• _Action item_
Your answer must consist solely of the line containing "RFID1: PN532 -> MFRC522" and each line after it through the end of the data, copied exactly.

• _Material supplied_
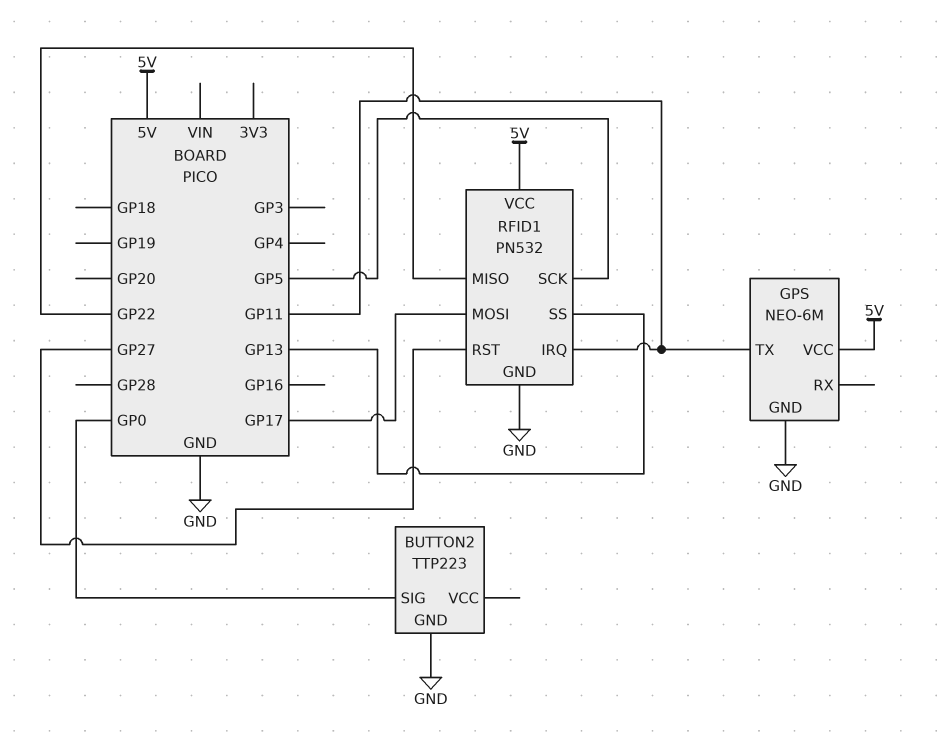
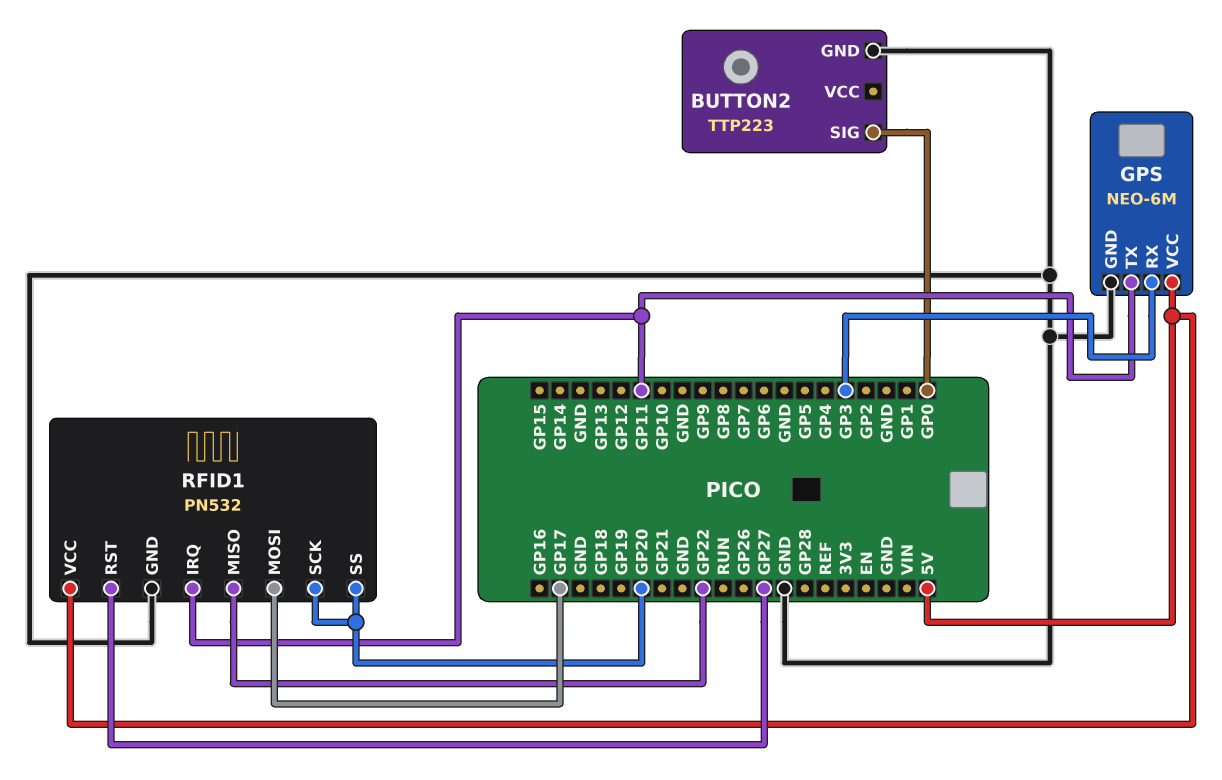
GPS pin RX: none -> GP3
RFID1 pin SCK: GP5 -> GP20
RFID1 pin SS: GP13 -> GP20

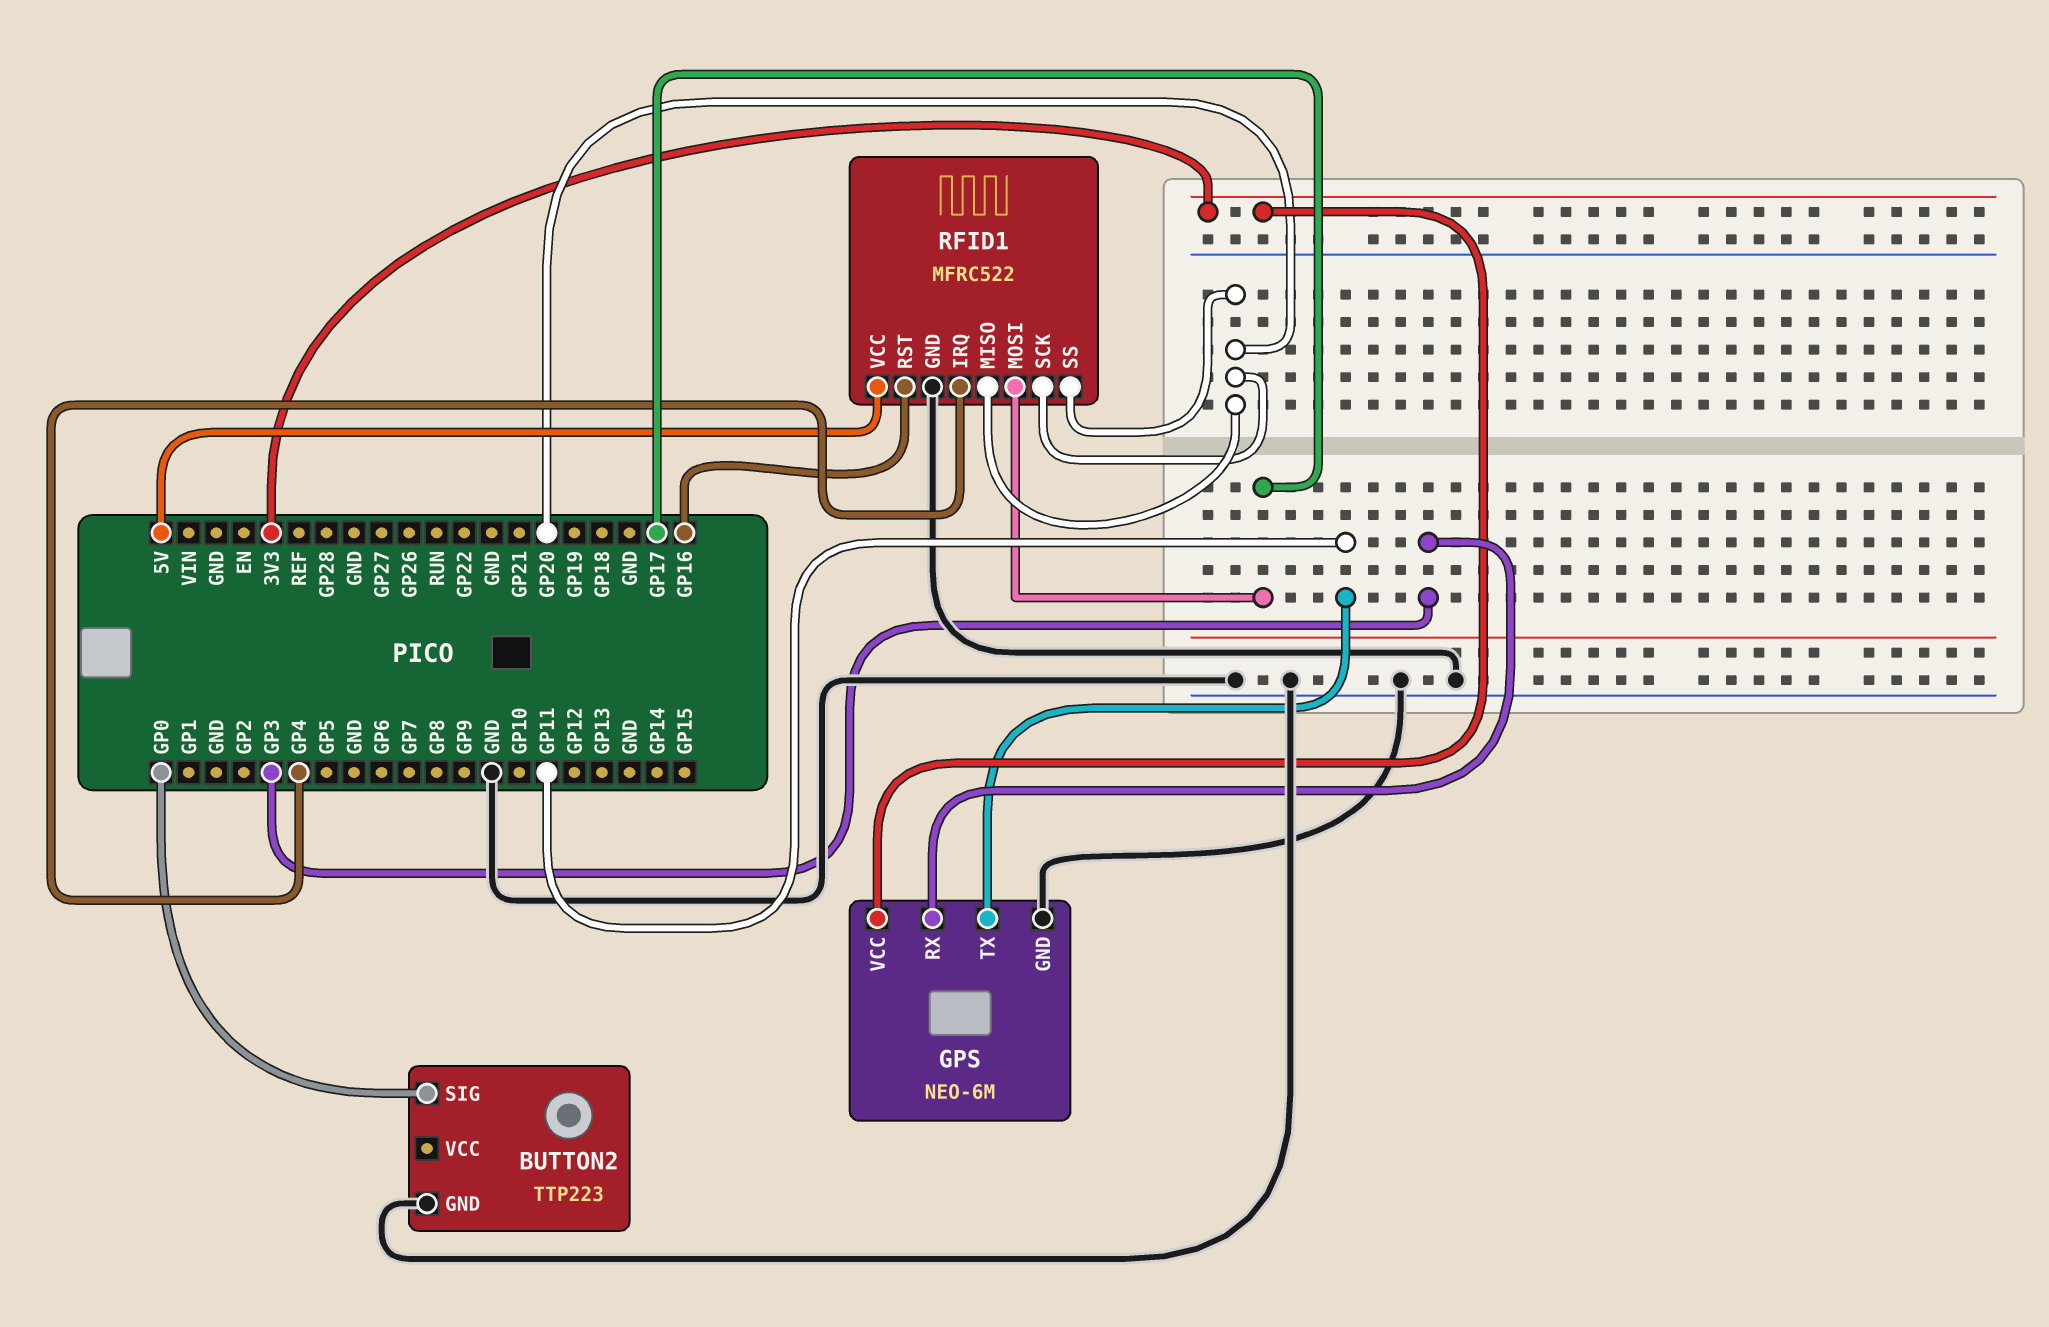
GPS pin VCC: 5V -> 3V3
RFID1: PN532 -> MFRC522
RFID1 pin IRQ: GP11 -> GP4
RFID1 pin MISO: GP22 -> GP20
RFID1 pin RST: GP27 -> GP16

• _Output for this task_
RFID1: PN532 -> MFRC522
RFID1 pin IRQ: GP11 -> GP4
RFID1 pin MISO: GP22 -> GP20
RFID1 pin RST: GP27 -> GP16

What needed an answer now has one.